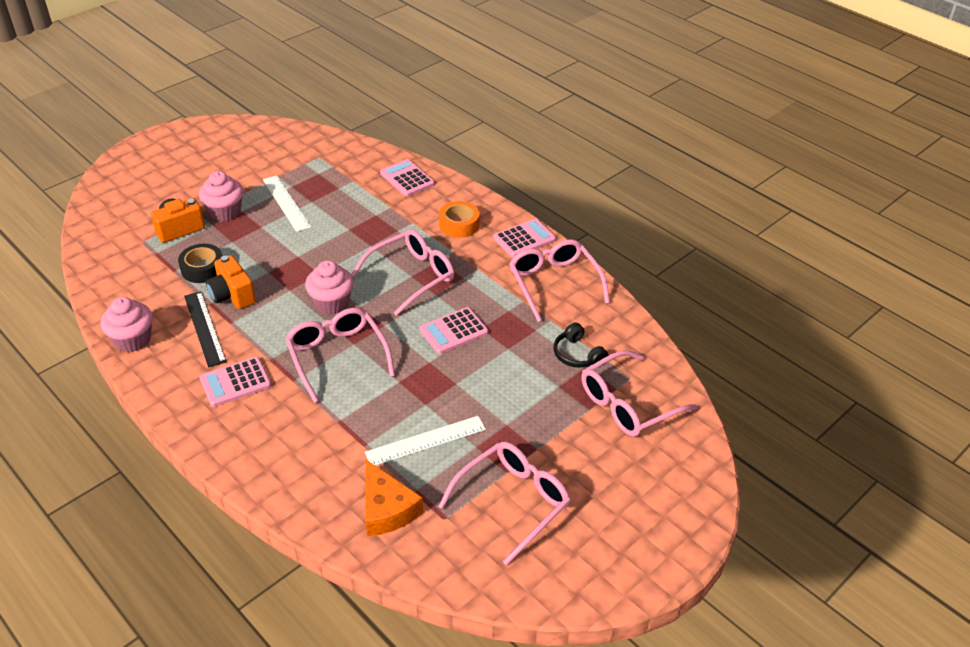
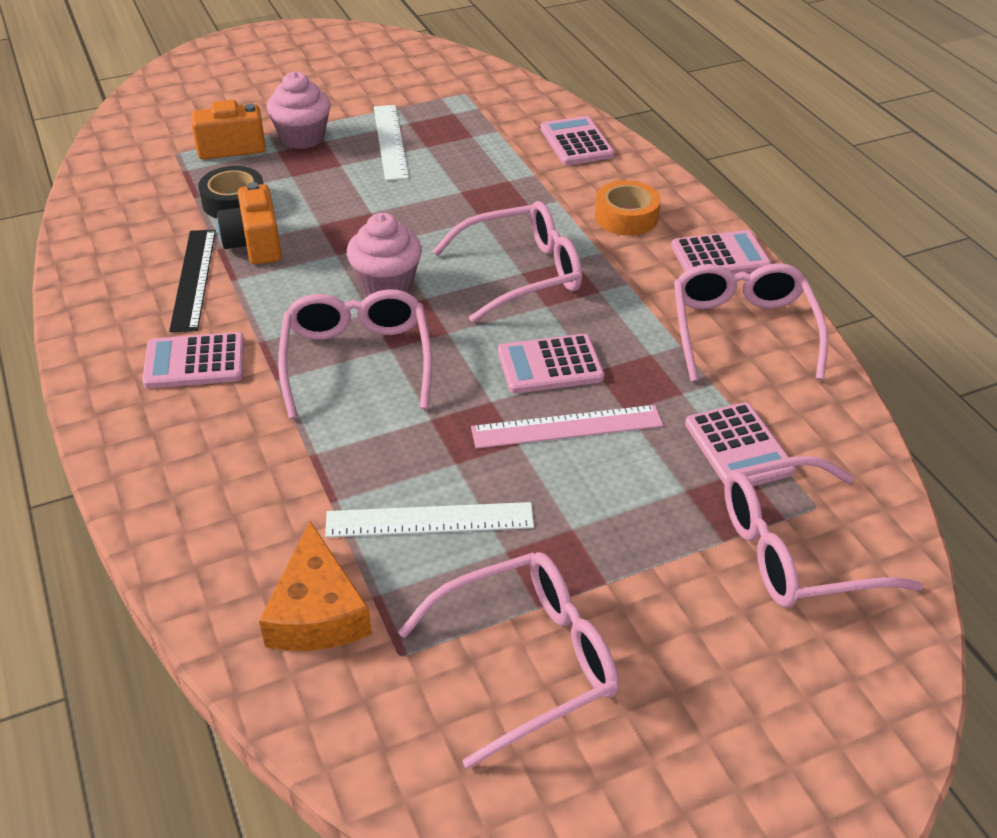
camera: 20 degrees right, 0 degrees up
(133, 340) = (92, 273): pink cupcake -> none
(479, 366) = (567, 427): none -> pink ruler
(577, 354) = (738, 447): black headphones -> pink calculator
______________________________
_Work instructions:_ Reproduce the material word for word, pictures excluded.

_Task result:_
camera: 20 degrees right, 0 degrees up
(133, 340) = (92, 273): pink cupcake -> none
(479, 366) = (567, 427): none -> pink ruler
(577, 354) = (738, 447): black headphones -> pink calculator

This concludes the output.